*WHAT IS NEEDED*. Only one stretch of the data below should be repeated: the lines from the line containing "camera: 35 degrees right, 0 degrees up" through the line containing "turquoise mouse [429,264,477,331]", inclusive, exactly as they are.

*DATA FOR PROCESSING*.
____________________

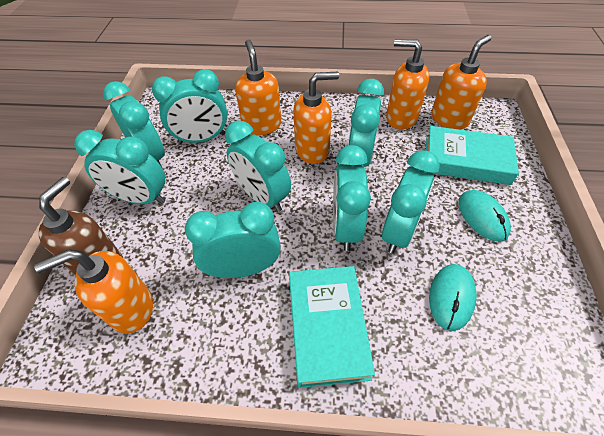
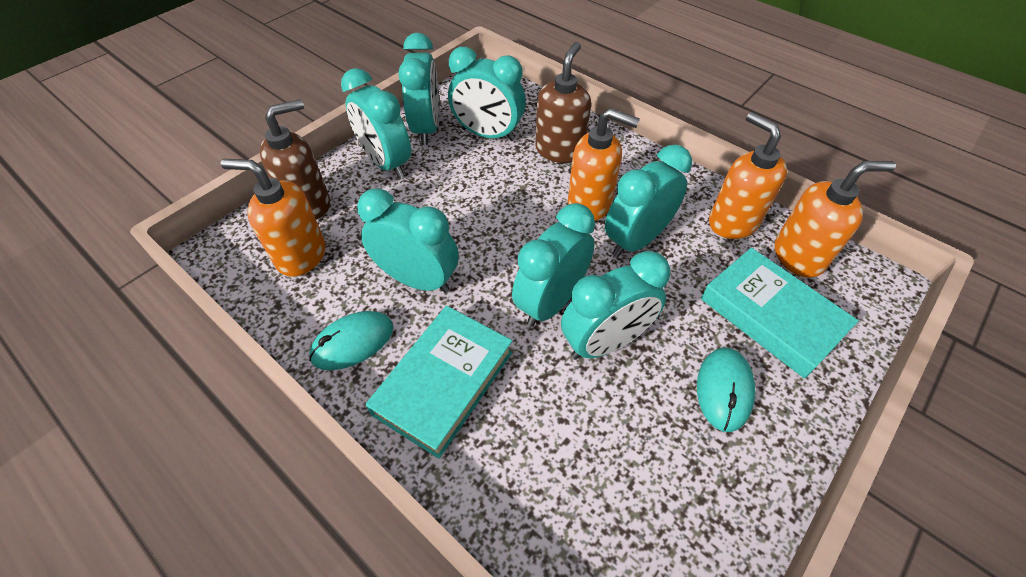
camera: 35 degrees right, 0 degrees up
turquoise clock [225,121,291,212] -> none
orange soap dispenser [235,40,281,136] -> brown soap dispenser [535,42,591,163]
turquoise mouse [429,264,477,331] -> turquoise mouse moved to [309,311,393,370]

____________________

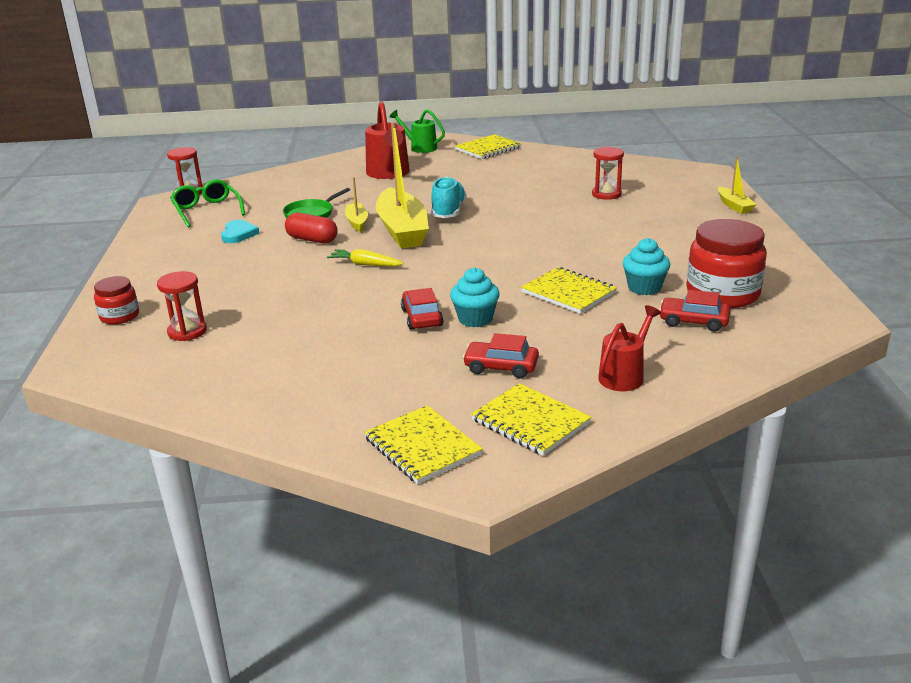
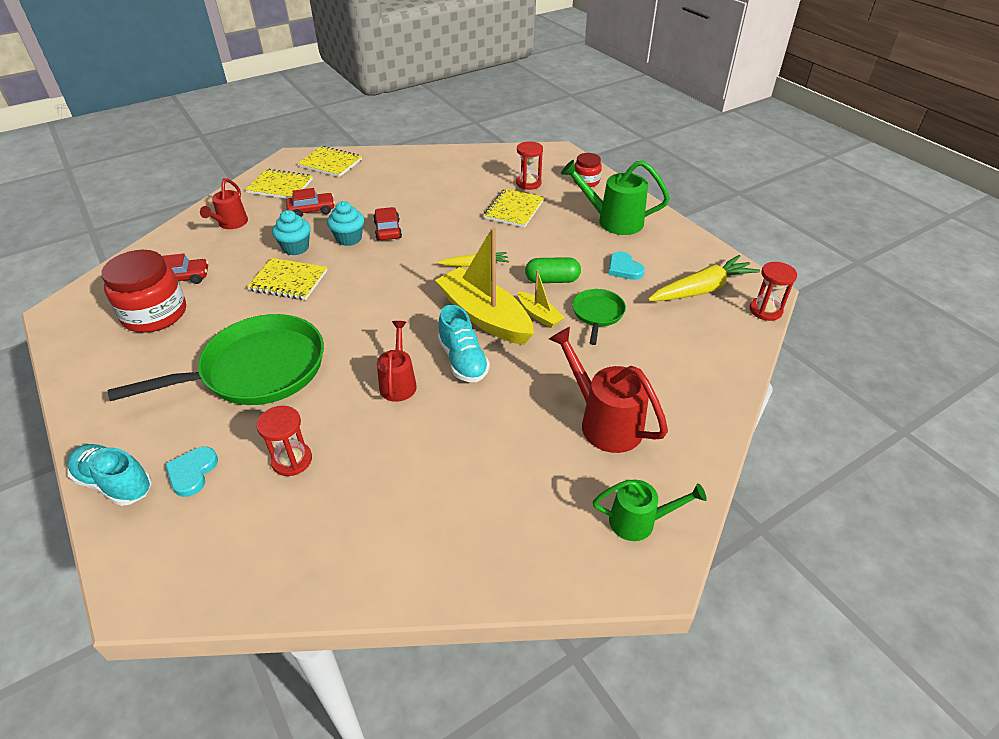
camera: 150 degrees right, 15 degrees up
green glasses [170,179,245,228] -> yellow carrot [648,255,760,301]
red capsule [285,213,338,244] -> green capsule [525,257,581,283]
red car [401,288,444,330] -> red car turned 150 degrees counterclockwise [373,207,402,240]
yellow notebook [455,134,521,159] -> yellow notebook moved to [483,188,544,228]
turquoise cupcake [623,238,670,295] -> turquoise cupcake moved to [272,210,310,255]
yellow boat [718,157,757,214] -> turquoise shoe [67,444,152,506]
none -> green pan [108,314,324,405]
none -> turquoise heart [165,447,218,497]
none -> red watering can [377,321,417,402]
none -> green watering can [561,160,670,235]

____________________

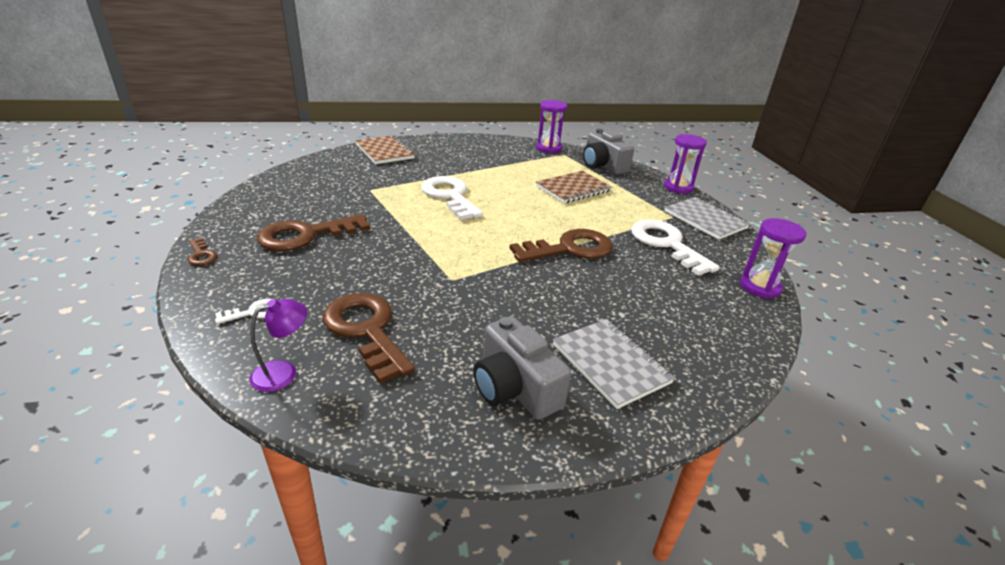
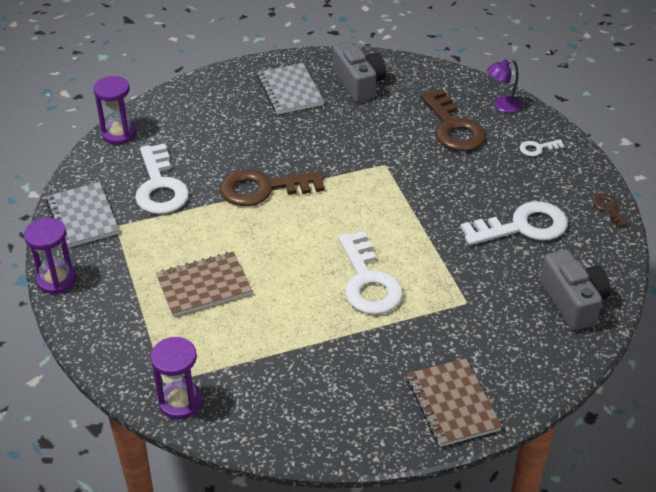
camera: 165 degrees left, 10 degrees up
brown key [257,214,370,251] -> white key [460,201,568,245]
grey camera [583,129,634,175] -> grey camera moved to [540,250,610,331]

____________________

*ANSWER TO THIS EXERCISE*.
camera: 35 degrees right, 0 degrees up
turquoise clock [225,121,291,212] -> none
orange soap dispenser [235,40,281,136] -> brown soap dispenser [535,42,591,163]
turquoise mouse [429,264,477,331] -> turquoise mouse moved to [309,311,393,370]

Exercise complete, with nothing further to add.